▸ Task requirements
A faithful copy of every entry is the goal; keep the images out of it.

▸ Exercise inputs
# # # #

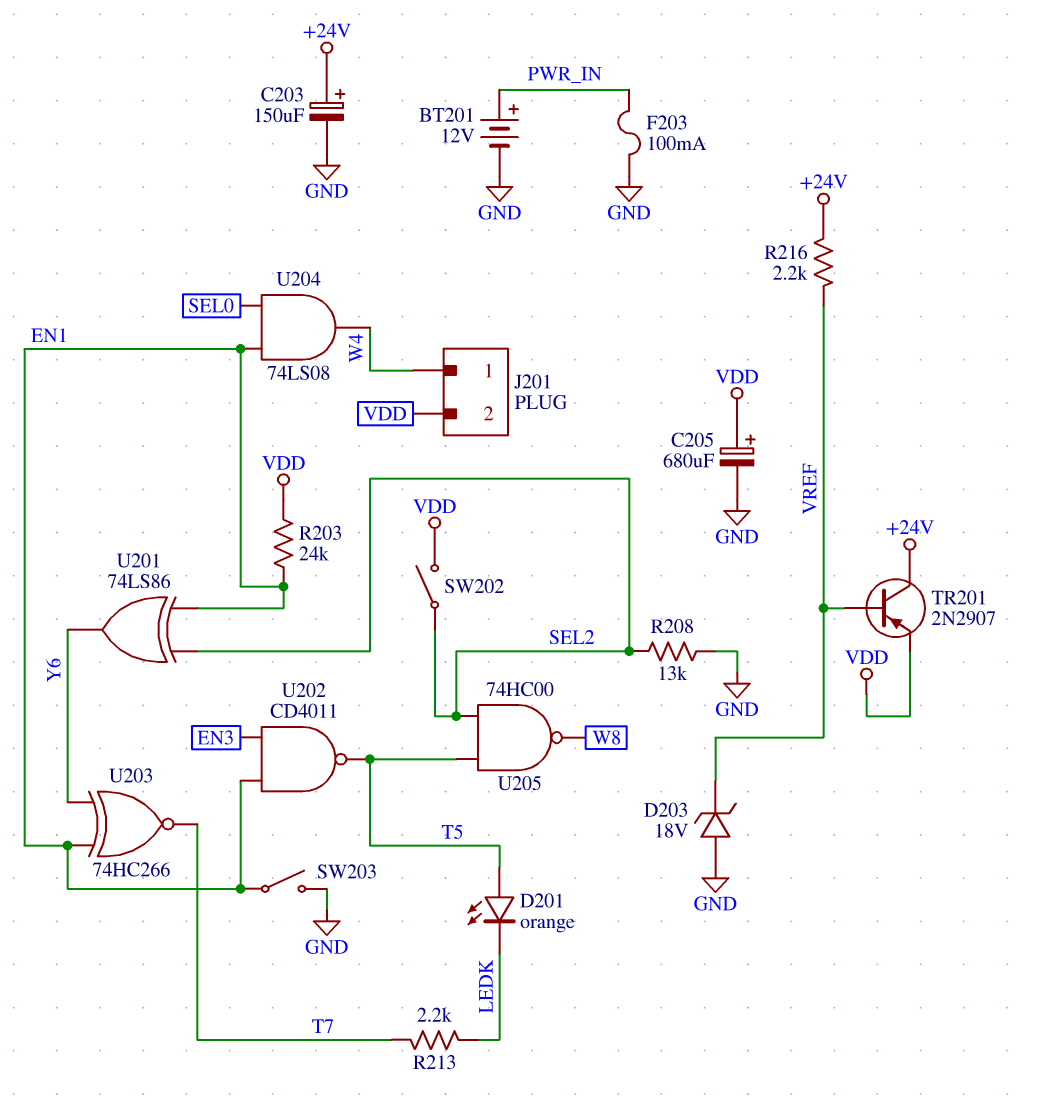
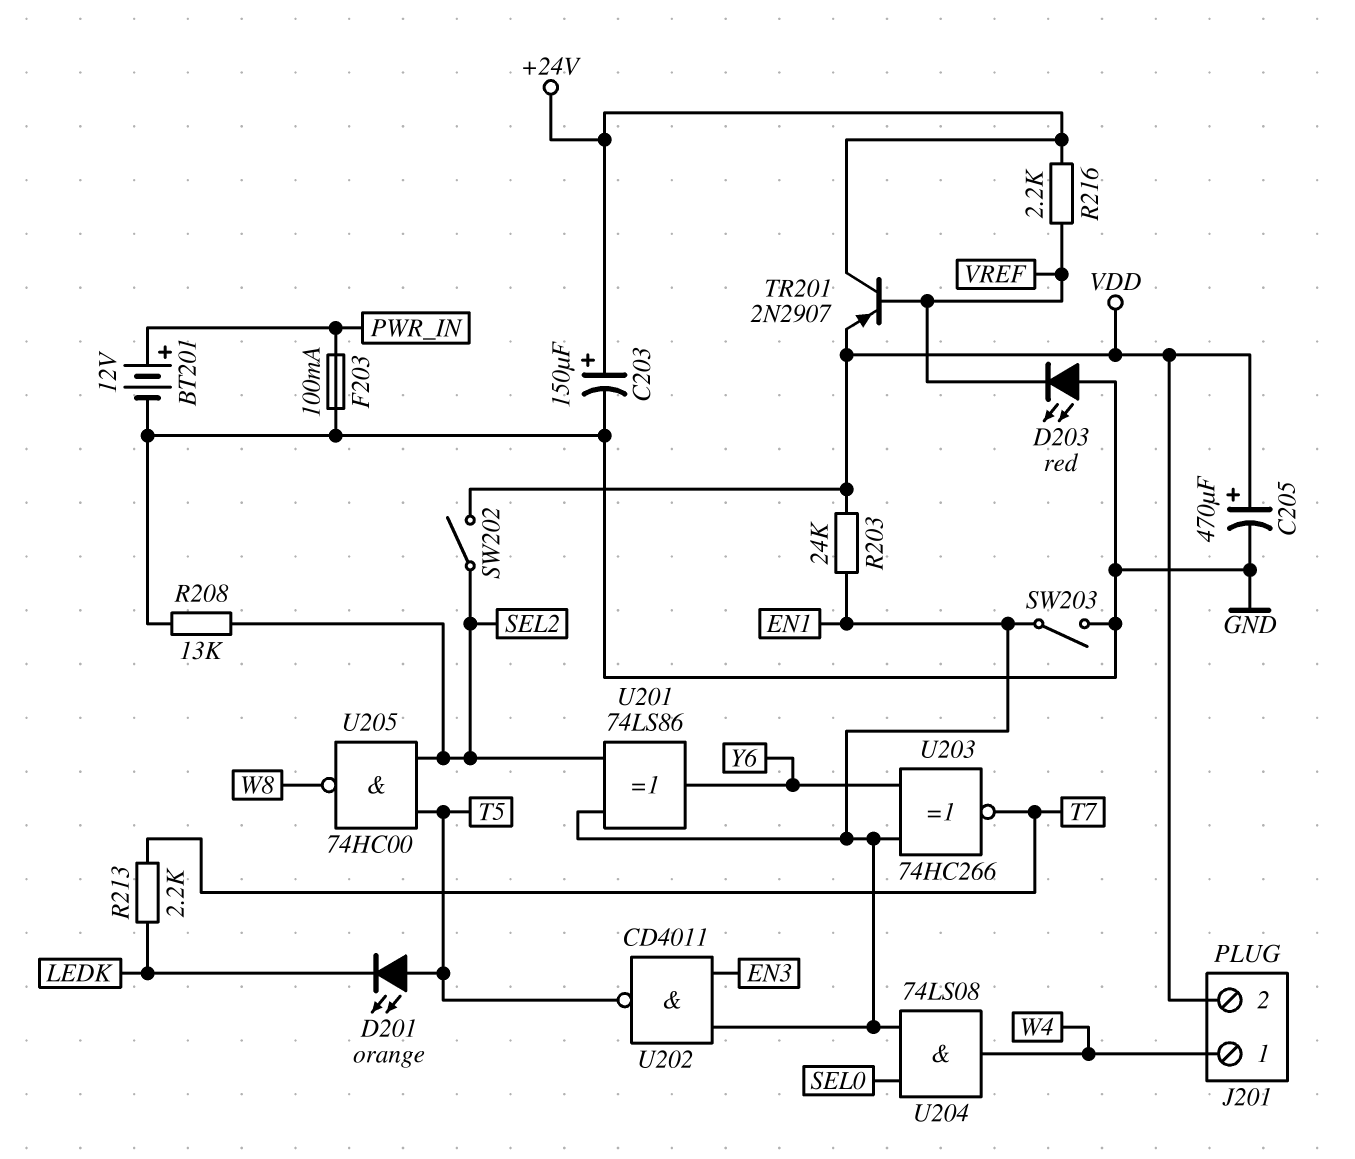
C205: 680uF (plus VDD, minus GND) -> 470uF (plus VDD, minus GND)
D203: zener 18V (A GND, K VREF) -> LED red (A GND, K VREF)

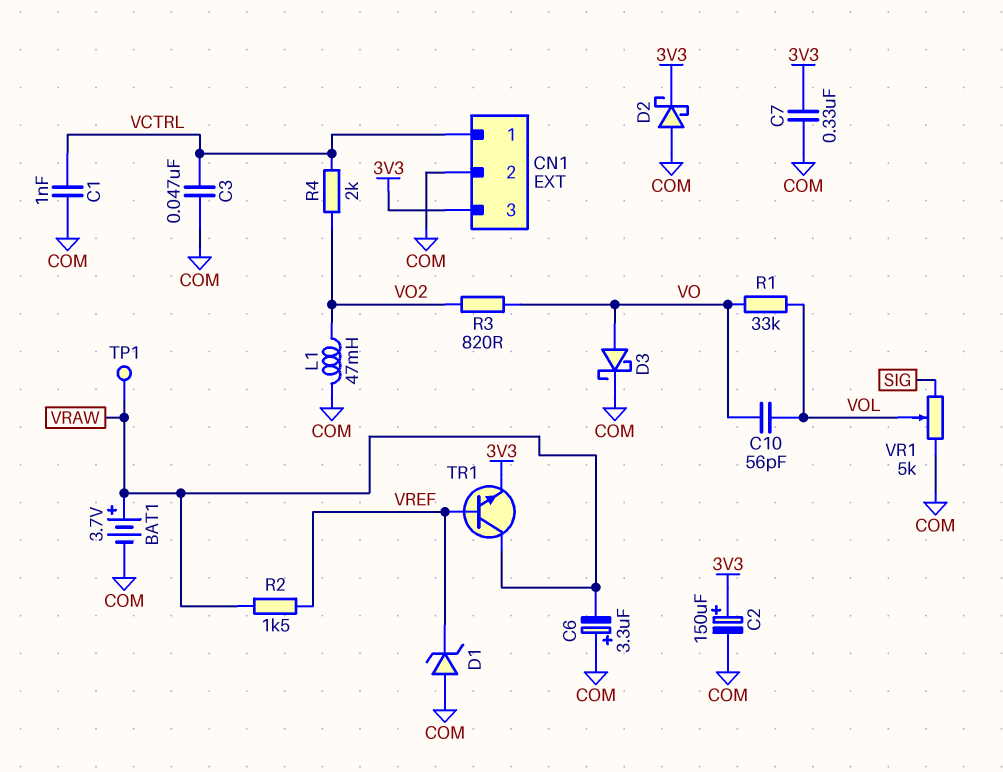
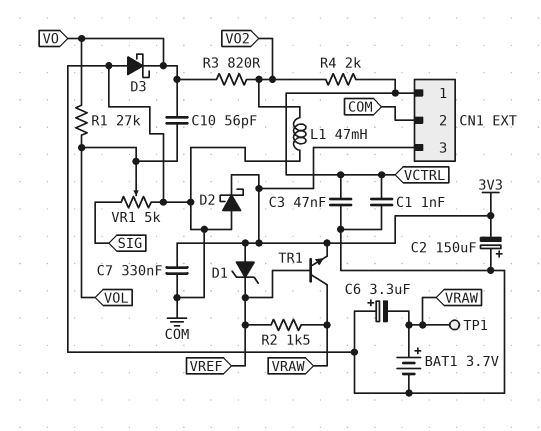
C2: 150uF (plus 3V3, minus COM) -> 150uF (plus COM, minus 3V3)
D1: zener (A COM, K VREF) -> zener (A 3V3, K VREF)
D3: schottky (A VO, K COM) -> schottky (A COM, K VO)
R1: 33k (VO, VOL) -> 27k (VO, VOL)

# # # #

▸ Result of the task
C205: 680uF (plus VDD, minus GND) -> 470uF (plus VDD, minus GND)
D203: zener 18V (A GND, K VREF) -> LED red (A GND, K VREF)

C2: 150uF (plus 3V3, minus COM) -> 150uF (plus COM, minus 3V3)
D1: zener (A COM, K VREF) -> zener (A 3V3, K VREF)
D3: schottky (A VO, K COM) -> schottky (A COM, K VO)
R1: 33k (VO, VOL) -> 27k (VO, VOL)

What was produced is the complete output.